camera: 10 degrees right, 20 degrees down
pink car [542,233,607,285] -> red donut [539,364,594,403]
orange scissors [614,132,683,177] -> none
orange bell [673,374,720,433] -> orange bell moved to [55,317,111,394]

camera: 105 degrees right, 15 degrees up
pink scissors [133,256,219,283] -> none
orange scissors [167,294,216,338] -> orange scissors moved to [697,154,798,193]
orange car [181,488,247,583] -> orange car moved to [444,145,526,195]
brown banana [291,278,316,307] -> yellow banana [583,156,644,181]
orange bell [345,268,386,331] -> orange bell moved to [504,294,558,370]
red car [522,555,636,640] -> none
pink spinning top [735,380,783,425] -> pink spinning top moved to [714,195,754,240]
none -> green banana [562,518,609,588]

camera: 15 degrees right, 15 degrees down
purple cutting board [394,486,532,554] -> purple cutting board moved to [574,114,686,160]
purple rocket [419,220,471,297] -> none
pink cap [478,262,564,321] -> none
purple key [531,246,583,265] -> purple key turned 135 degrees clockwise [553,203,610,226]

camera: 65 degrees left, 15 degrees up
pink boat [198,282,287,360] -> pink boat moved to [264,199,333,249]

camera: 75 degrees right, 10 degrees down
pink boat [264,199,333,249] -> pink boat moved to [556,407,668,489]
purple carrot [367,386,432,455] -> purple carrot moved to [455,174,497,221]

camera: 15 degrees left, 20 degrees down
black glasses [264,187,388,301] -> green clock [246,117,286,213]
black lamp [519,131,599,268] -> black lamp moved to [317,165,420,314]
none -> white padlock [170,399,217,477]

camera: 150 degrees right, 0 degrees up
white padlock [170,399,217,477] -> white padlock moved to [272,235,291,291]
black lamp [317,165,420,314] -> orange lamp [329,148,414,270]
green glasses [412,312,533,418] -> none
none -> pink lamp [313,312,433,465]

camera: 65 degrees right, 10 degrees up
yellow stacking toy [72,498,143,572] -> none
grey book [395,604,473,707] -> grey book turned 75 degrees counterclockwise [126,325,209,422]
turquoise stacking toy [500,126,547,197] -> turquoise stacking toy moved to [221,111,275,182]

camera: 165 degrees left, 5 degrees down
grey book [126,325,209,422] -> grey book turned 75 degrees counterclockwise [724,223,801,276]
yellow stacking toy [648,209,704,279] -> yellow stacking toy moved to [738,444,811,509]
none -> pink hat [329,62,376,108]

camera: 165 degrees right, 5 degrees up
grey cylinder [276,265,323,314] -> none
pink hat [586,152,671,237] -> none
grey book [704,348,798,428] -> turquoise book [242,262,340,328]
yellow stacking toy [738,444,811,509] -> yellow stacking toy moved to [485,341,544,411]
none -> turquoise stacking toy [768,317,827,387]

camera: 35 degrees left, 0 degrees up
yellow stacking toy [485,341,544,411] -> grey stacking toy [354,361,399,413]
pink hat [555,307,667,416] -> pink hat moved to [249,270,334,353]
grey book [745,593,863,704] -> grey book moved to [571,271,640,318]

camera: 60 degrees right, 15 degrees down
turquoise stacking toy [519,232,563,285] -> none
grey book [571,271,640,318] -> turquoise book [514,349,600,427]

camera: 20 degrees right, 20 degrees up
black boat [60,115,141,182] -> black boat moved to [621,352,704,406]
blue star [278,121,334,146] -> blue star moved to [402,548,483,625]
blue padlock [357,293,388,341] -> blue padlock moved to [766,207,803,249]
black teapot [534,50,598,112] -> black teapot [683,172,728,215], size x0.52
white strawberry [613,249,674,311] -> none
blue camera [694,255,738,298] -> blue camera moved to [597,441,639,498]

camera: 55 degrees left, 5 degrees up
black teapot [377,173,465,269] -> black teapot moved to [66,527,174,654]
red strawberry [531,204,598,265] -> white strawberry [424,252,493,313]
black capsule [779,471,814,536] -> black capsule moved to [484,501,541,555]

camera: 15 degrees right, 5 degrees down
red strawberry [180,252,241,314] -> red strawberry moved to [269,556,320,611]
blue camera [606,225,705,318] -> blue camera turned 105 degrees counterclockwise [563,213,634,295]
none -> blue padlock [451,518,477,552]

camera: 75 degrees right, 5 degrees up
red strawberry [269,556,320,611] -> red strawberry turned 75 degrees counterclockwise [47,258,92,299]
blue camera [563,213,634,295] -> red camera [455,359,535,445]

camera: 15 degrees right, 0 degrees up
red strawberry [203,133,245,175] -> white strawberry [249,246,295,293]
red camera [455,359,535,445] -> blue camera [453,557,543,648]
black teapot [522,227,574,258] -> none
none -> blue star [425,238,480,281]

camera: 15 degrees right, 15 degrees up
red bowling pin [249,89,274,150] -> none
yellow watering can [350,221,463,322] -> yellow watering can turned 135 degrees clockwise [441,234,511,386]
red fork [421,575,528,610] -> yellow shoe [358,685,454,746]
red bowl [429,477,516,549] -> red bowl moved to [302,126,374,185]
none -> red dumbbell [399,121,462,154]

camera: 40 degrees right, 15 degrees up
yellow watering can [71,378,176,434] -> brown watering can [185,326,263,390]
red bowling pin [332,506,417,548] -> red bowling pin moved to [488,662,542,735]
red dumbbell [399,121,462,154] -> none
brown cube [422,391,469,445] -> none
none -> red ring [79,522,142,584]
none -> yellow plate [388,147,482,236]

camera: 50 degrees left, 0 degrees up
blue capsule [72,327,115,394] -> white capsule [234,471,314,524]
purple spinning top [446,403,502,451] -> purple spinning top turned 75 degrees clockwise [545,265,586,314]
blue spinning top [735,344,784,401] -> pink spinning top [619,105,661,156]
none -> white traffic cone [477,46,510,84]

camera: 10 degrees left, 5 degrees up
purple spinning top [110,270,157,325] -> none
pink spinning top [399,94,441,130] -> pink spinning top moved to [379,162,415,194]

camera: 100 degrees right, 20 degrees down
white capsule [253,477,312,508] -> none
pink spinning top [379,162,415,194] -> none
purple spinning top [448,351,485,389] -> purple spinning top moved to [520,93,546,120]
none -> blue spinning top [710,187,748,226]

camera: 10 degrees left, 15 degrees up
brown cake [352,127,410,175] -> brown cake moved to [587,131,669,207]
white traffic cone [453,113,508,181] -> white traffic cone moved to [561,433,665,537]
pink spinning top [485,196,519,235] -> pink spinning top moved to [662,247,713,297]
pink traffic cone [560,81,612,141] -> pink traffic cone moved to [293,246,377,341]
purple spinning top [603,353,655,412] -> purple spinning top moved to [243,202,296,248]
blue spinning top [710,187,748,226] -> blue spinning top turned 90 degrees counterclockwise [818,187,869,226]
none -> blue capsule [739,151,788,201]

[TASK REQUIREMENTS]:
Repeat exactly the lines of the listing above, from the one with "camera: 60 degrees right, 15 degrees down" down to the one with "blue padlock [357,293,388,341]"; both of those lines belong in the range.

[WRITTEN SOLUTION]:
camera: 60 degrees right, 15 degrees down
turquoise stacking toy [519,232,563,285] -> none
grey book [571,271,640,318] -> turquoise book [514,349,600,427]

camera: 20 degrees right, 20 degrees up
black boat [60,115,141,182] -> black boat moved to [621,352,704,406]
blue star [278,121,334,146] -> blue star moved to [402,548,483,625]
blue padlock [357,293,388,341] -> blue padlock moved to [766,207,803,249]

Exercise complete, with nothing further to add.